* **Dataset extract**
********

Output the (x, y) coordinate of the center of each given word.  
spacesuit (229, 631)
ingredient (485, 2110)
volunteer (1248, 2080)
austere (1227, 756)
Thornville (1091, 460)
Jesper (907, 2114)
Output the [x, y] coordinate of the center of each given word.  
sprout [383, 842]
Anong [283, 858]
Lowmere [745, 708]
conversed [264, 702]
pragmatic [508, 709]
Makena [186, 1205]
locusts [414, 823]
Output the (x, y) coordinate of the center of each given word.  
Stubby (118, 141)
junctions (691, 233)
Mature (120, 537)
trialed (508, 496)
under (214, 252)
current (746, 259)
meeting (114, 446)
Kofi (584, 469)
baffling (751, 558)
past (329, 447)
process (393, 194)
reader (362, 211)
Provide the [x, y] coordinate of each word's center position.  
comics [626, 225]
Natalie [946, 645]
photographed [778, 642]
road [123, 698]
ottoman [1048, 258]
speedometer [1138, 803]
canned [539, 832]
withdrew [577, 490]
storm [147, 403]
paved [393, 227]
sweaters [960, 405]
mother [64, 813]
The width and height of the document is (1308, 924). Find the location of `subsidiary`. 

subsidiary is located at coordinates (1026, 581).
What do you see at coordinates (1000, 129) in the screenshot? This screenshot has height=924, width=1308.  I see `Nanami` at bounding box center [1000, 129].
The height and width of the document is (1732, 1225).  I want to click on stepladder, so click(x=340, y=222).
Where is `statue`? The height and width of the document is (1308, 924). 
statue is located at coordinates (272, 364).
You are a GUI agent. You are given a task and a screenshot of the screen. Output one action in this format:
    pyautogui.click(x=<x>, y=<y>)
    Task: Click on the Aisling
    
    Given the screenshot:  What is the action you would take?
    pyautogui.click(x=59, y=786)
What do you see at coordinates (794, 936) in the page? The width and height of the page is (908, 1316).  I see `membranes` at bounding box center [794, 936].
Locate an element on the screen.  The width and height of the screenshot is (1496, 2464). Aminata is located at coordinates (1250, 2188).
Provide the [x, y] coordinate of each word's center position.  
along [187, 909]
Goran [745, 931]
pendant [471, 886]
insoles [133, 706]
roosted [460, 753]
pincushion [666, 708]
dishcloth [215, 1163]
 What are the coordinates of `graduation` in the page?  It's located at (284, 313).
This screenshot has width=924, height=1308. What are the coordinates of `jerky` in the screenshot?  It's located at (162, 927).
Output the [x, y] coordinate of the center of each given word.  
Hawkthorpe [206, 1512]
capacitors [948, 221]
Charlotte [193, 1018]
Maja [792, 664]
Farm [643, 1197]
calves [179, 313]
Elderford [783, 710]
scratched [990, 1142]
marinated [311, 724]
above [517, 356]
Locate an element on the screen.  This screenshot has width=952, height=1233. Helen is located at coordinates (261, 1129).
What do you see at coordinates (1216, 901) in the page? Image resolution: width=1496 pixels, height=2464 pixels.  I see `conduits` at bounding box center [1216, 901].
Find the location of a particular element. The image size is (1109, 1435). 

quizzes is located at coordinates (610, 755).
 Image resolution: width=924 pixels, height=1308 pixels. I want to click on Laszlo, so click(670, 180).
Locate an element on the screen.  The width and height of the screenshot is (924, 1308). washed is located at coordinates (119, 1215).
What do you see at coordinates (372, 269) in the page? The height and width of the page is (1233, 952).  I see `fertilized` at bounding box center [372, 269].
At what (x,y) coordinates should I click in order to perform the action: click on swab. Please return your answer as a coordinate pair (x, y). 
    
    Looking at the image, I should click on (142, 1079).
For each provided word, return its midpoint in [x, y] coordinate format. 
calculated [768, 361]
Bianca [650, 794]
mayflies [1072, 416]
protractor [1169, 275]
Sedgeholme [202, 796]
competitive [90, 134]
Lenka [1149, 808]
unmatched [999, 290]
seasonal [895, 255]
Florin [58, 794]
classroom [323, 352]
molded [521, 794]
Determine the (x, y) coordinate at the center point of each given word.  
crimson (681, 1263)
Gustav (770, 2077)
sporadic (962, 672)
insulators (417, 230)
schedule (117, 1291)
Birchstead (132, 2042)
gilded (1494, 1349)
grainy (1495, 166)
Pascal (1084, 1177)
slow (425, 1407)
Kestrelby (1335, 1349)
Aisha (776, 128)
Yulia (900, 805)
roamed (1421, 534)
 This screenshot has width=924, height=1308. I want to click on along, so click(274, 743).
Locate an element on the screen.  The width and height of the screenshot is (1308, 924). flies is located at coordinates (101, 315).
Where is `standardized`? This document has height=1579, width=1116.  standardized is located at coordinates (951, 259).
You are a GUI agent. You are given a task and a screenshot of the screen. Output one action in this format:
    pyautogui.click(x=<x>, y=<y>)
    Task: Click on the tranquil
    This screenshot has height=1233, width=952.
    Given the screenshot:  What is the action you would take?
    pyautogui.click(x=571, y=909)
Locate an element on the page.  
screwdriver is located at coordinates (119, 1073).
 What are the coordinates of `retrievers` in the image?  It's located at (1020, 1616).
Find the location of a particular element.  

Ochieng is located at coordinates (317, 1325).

********

* **Your objective**
Which lines of the listing above contain the string "pyautogui"? Pick out each one and copy it in full.

* **Solution for this problem**
    pyautogui.click(x=<x>, y=<y>)
    pyautogui.click(x=59, y=786)
    pyautogui.click(x=<x>, y=<y>)
    pyautogui.click(x=571, y=909)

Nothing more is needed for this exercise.